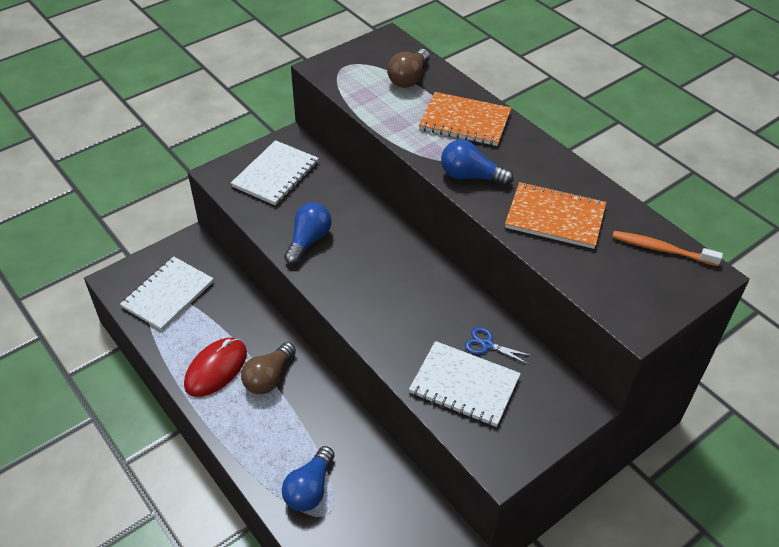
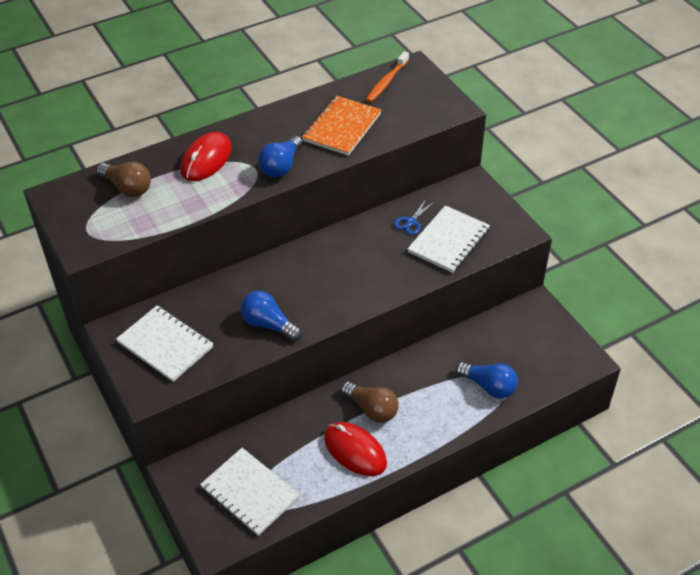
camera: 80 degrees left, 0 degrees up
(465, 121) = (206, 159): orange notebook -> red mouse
.....
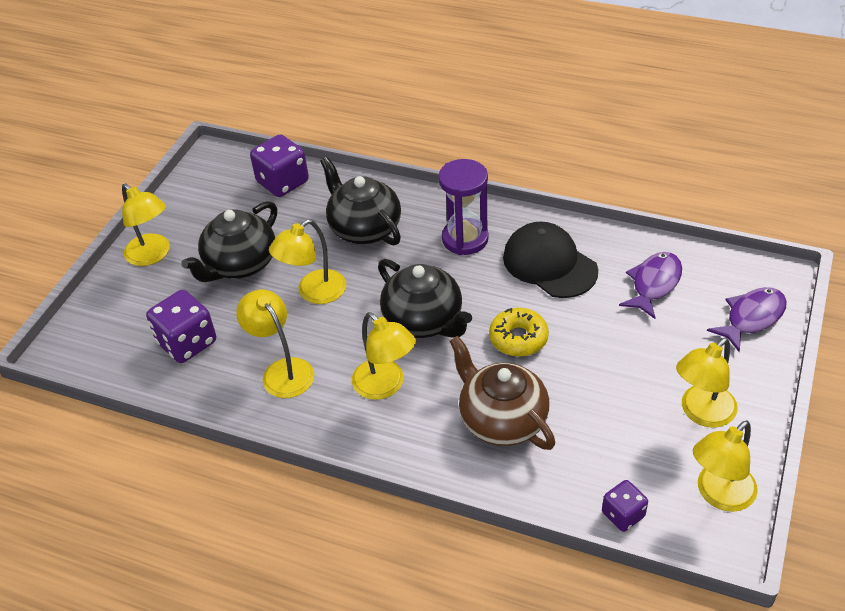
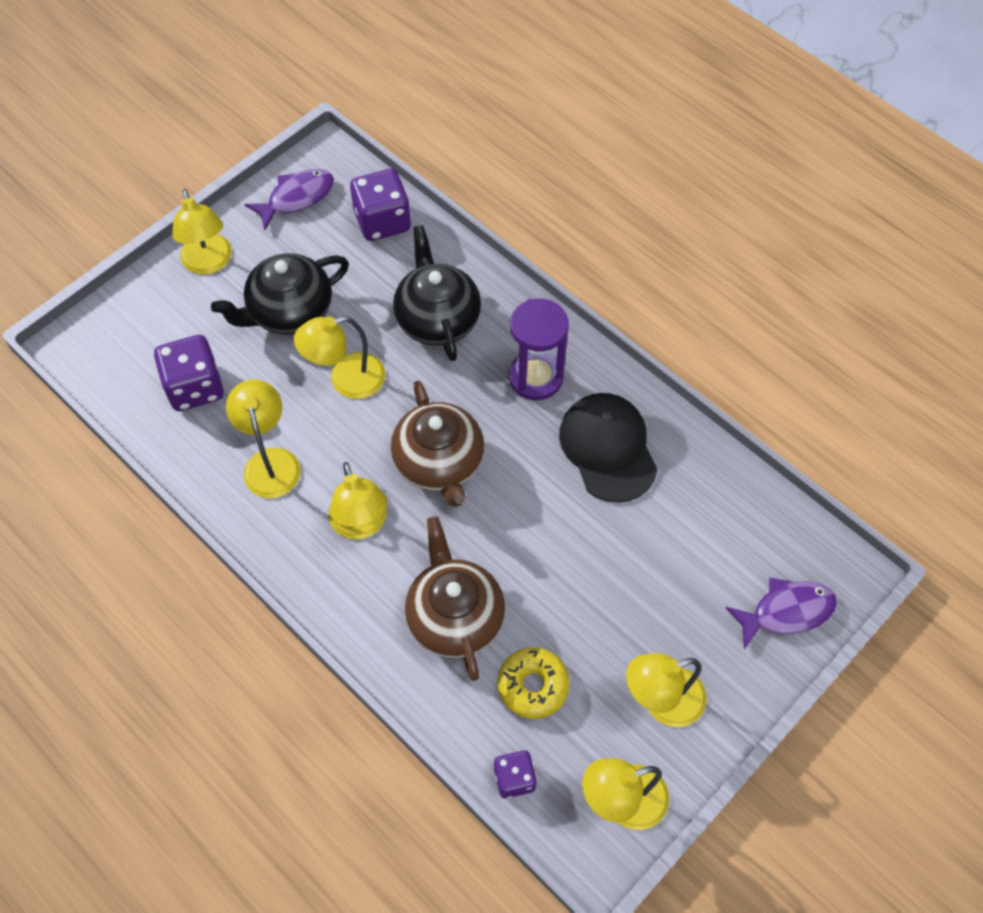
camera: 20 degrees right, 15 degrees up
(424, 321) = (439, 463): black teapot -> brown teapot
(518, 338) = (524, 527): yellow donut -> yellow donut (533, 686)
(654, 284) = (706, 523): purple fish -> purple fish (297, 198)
.....
▶ [WORK INSTRUCTIONS]: Return only the stretch of the material above from the line holding "(424, 321) = (439, 463): black" through the line holding "(654, 284) = (706, 523): purple", copied exactly.

▶ [TASK OUTPUT]:
(424, 321) = (439, 463): black teapot -> brown teapot
(518, 338) = (524, 527): yellow donut -> yellow donut (533, 686)
(654, 284) = (706, 523): purple fish -> purple fish (297, 198)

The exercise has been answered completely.